= Task to complete =
Reproduce the following entries exactly, leaving nothing out.

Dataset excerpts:
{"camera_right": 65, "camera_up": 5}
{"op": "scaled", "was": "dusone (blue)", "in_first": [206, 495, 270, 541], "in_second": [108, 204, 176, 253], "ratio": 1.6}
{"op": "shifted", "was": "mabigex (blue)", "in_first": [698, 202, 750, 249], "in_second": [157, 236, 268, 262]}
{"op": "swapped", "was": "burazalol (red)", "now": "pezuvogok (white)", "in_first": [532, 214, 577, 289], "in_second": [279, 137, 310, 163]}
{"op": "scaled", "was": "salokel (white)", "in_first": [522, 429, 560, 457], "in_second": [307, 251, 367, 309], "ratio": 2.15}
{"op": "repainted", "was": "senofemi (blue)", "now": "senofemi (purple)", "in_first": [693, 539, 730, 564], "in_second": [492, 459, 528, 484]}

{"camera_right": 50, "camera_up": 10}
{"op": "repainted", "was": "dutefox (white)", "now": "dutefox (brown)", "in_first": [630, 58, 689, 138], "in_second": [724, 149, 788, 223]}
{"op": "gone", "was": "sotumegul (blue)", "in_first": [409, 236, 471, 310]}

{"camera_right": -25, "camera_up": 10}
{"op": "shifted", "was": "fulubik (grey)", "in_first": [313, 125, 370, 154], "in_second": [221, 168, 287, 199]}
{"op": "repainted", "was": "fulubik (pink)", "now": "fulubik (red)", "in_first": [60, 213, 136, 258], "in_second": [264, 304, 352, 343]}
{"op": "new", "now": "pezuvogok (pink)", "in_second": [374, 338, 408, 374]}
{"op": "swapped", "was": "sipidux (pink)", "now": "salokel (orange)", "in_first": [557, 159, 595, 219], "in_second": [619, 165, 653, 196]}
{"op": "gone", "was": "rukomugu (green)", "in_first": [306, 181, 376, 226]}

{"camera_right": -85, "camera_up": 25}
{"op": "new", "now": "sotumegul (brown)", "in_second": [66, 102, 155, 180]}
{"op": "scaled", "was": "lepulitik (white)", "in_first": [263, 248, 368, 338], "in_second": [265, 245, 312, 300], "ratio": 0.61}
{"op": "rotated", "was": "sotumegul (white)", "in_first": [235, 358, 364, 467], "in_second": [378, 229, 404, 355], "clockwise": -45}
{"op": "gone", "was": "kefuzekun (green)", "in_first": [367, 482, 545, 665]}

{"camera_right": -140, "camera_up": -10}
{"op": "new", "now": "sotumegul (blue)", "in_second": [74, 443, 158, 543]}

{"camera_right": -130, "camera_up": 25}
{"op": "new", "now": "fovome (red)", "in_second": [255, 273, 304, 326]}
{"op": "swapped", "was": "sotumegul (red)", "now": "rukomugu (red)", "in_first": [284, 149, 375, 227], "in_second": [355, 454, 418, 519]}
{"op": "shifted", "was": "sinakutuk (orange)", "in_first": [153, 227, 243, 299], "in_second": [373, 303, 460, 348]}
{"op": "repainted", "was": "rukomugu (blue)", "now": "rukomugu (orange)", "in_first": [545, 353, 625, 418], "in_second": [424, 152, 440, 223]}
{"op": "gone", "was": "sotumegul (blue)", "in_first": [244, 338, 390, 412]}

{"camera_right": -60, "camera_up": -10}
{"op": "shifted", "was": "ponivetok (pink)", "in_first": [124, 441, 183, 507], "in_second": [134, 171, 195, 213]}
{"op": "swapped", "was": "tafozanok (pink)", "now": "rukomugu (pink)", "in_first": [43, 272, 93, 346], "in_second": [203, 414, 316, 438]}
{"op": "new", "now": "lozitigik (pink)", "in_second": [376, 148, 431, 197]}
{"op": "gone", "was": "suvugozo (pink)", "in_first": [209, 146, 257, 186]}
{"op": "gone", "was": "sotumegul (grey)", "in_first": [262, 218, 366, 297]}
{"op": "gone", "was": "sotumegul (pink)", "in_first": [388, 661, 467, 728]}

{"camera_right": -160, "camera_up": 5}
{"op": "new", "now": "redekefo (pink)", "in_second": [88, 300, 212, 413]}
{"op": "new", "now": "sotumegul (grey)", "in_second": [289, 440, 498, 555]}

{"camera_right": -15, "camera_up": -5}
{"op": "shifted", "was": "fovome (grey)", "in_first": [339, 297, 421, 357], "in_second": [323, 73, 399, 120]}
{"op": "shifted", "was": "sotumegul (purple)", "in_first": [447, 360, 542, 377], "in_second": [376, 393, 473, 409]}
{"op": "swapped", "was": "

= Answer to this exercise =
{"camera_right": 65, "camera_up": 5}
{"op": "scaled", "was": "dusone (blue)", "in_first": [206, 495, 270, 541], "in_second": [108, 204, 176, 253], "ratio": 1.6}
{"op": "shifted", "was": "mabigex (blue)", "in_first": [698, 202, 750, 249], "in_second": [157, 236, 268, 262]}
{"op": "swapped", "was": "burazalol (red)", "now": "pezuvogok (white)", "in_first": [532, 214, 577, 289], "in_second": [279, 137, 310, 163]}
{"op": "scaled", "was": "salokel (white)", "in_first": [522, 429, 560, 457], "in_second": [307, 251, 367, 309], "ratio": 2.15}
{"op": "repainted", "was": "senofemi (blue)", "now": "senofemi (purple)", "in_first": [693, 539, 730, 564], "in_second": [492, 459, 528, 484]}

{"camera_right": 50, "camera_up": 10}
{"op": "repainted", "was": "dutefox (white)", "now": "dutefox (brown)", "in_first": [630, 58, 689, 138], "in_second": [724, 149, 788, 223]}
{"op": "gone", "was": "sotumegul (blue)", "in_first": [409, 236, 471, 310]}

{"camera_right": -25, "camera_up": 10}
{"op": "shifted", "was": "fulubik (grey)", "in_first": [313, 125, 370, 154], "in_second": [221, 168, 287, 199]}
{"op": "repainted", "was": "fulubik (pink)", "now": "fulubik (red)", "in_first": [60, 213, 136, 258], "in_second": [264, 304, 352, 343]}
{"op": "new", "now": "pezuvogok (pink)", "in_second": [374, 338, 408, 374]}
{"op": "swapped", "was": "sipidux (pink)", "now": "salokel (orange)", "in_first": [557, 159, 595, 219], "in_second": [619, 165, 653, 196]}
{"op": "gone", "was": "rukomugu (green)", "in_first": [306, 181, 376, 226]}

{"camera_right": -85, "camera_up": 25}
{"op": "new", "now": "sotumegul (brown)", "in_second": [66, 102, 155, 180]}
{"op": "scaled", "was": "lepulitik (white)", "in_first": [263, 248, 368, 338], "in_second": [265, 245, 312, 300], "ratio": 0.61}
{"op": "rotated", "was": "sotumegul (white)", "in_first": [235, 358, 364, 467], "in_second": [378, 229, 404, 355], "clockwise": -45}
{"op": "gone", "was": "kefuzekun (green)", "in_first": [367, 482, 545, 665]}

{"camera_right": -140, "camera_up": -10}
{"op": "new", "now": "sotumegul (blue)", "in_second": [74, 443, 158, 543]}

{"camera_right": -130, "camera_up": 25}
{"op": "new", "now": "fovome (red)", "in_second": [255, 273, 304, 326]}
{"op": "swapped", "was": "sotumegul (red)", "now": "rukomugu (red)", "in_first": [284, 149, 375, 227], "in_second": [355, 454, 418, 519]}
{"op": "shifted", "was": "sinakutuk (orange)", "in_first": [153, 227, 243, 299], "in_second": [373, 303, 460, 348]}
{"op": "repainted", "was": "rukomugu (blue)", "now": "rukomugu (orange)", "in_first": [545, 353, 625, 418], "in_second": [424, 152, 440, 223]}
{"op": "gone", "was": "sotumegul (blue)", "in_first": [244, 338, 390, 412]}

{"camera_right": -60, "camera_up": -10}
{"op": "shifted", "was": "ponivetok (pink)", "in_first": [124, 441, 183, 507], "in_second": [134, 171, 195, 213]}
{"op": "swapped", "was": "tafozanok (pink)", "now": "rukomugu (pink)", "in_first": [43, 272, 93, 346], "in_second": [203, 414, 316, 438]}
{"op": "new", "now": "lozitigik (pink)", "in_second": [376, 148, 431, 197]}
{"op": "gone", "was": "suvugozo (pink)", "in_first": [209, 146, 257, 186]}
{"op": "gone", "was": "sotumegul (grey)", "in_first": [262, 218, 366, 297]}
{"op": "gone", "was": "sotumegul (pink)", "in_first": [388, 661, 467, 728]}

{"camera_right": -160, "camera_up": 5}
{"op": "new", "now": "redekefo (pink)", "in_second": [88, 300, 212, 413]}
{"op": "new", "now": "sotumegul (grey)", "in_second": [289, 440, 498, 555]}

{"camera_right": -15, "camera_up": -5}
{"op": "shifted", "was": "fovome (grey)", "in_first": [339, 297, 421, 357], "in_second": [323, 73, 399, 120]}
{"op": "shifted", "was": "sotumegul (purple)", "in_first": [447, 360, 542, 377], "in_second": [376, 393, 473, 409]}
{"op": "swapped", "was": "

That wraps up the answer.